» Description of the task
Below are records that contain pictures; transcribe the text exactly and omit the pictures.

» Dataset entries
▬▬▬▬▬▬▬▬▬▬

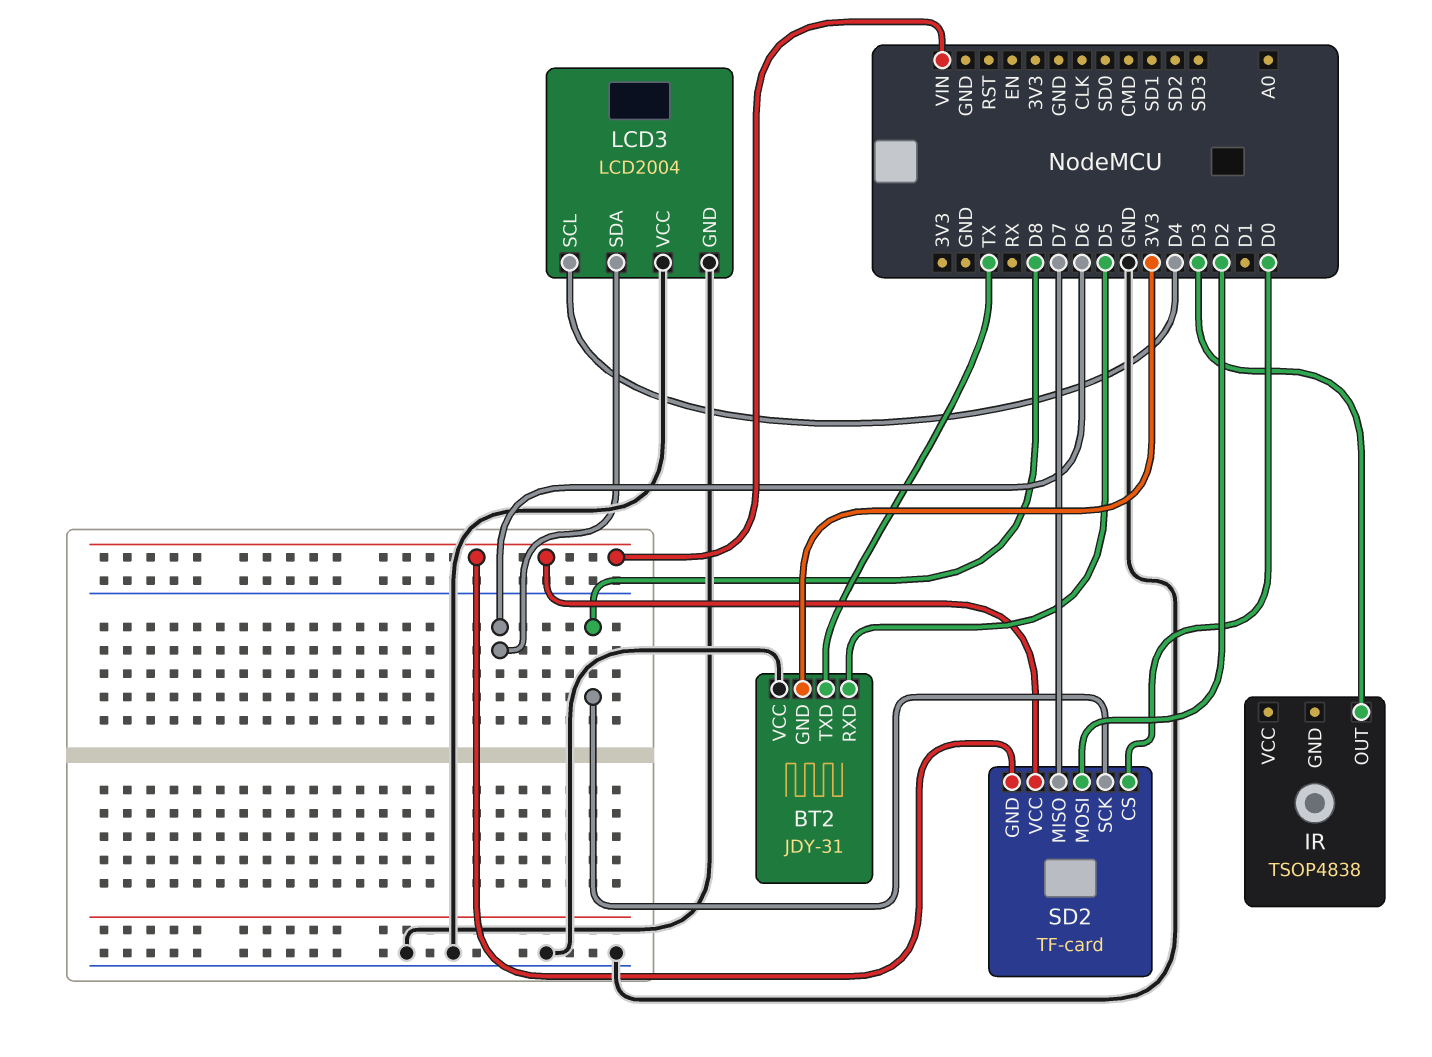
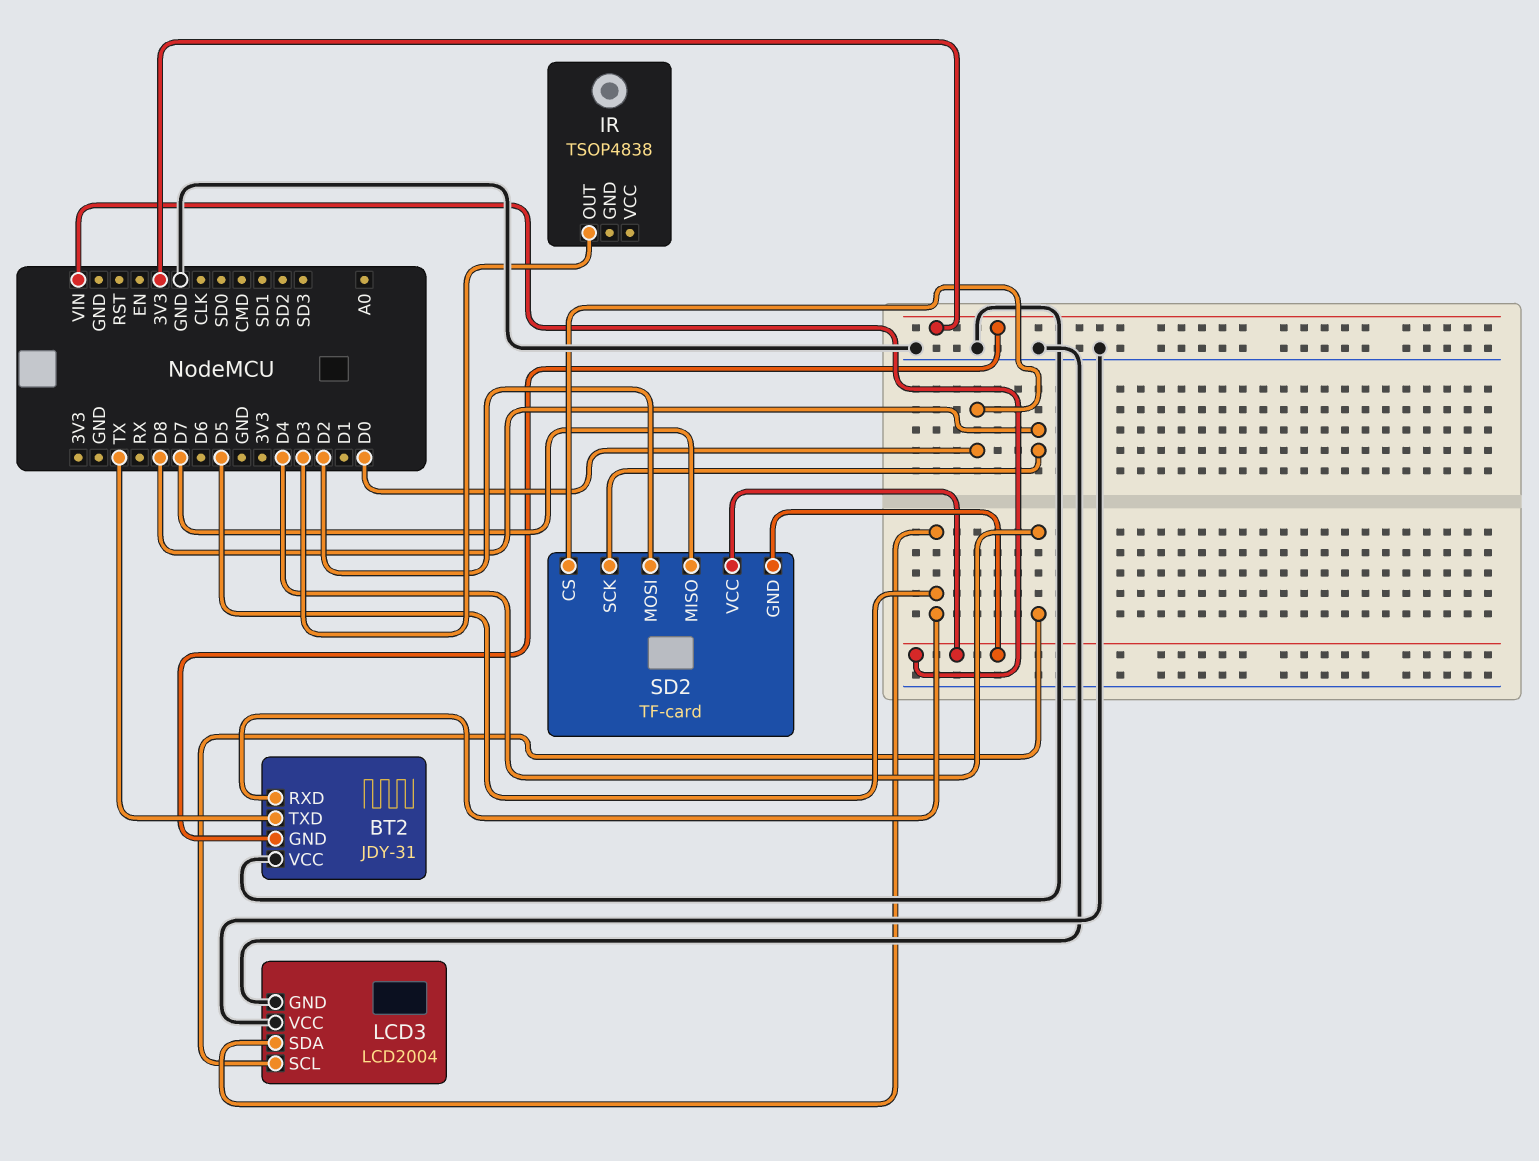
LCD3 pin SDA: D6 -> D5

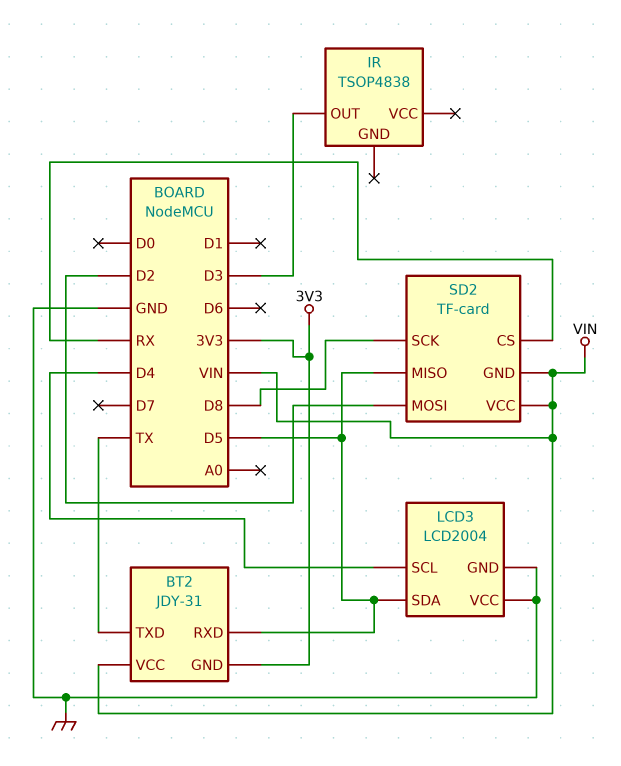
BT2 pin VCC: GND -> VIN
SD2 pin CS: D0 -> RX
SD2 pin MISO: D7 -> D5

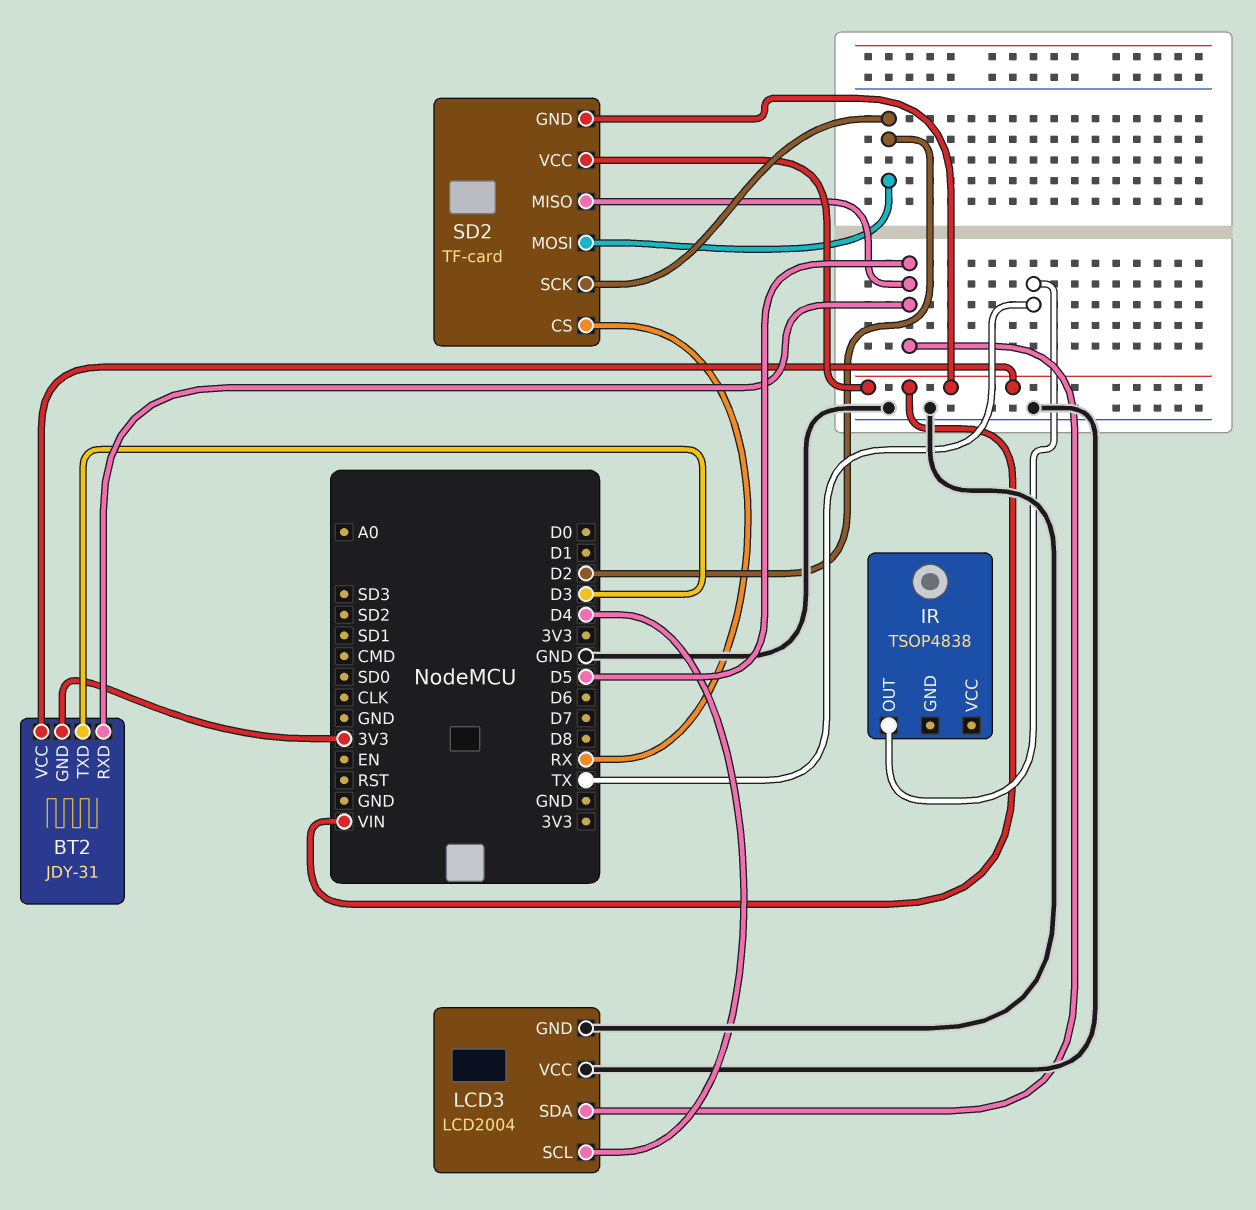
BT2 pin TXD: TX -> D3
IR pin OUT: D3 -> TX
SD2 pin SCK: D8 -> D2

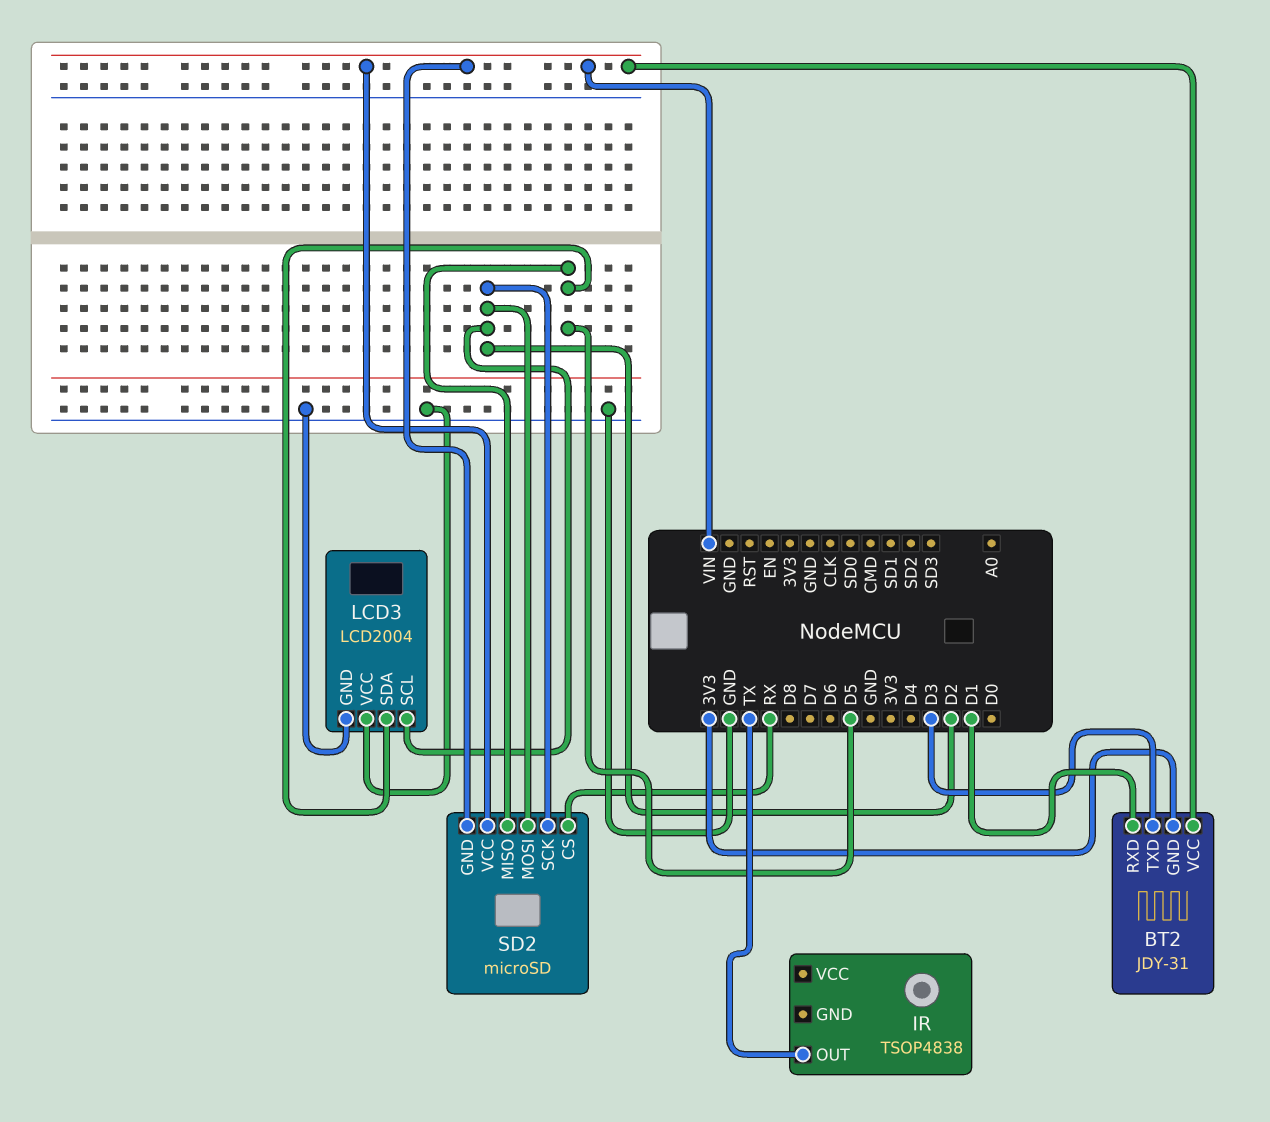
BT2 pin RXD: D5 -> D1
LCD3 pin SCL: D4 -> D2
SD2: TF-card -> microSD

▬▬▬▬▬▬▬▬▬▬

» Exercise answer
LCD3 pin SDA: D6 -> D5

BT2 pin VCC: GND -> VIN
SD2 pin CS: D0 -> RX
SD2 pin MISO: D7 -> D5

BT2 pin TXD: TX -> D3
IR pin OUT: D3 -> TX
SD2 pin SCK: D8 -> D2

BT2 pin RXD: D5 -> D1
LCD3 pin SCL: D4 -> D2
SD2: TF-card -> microSD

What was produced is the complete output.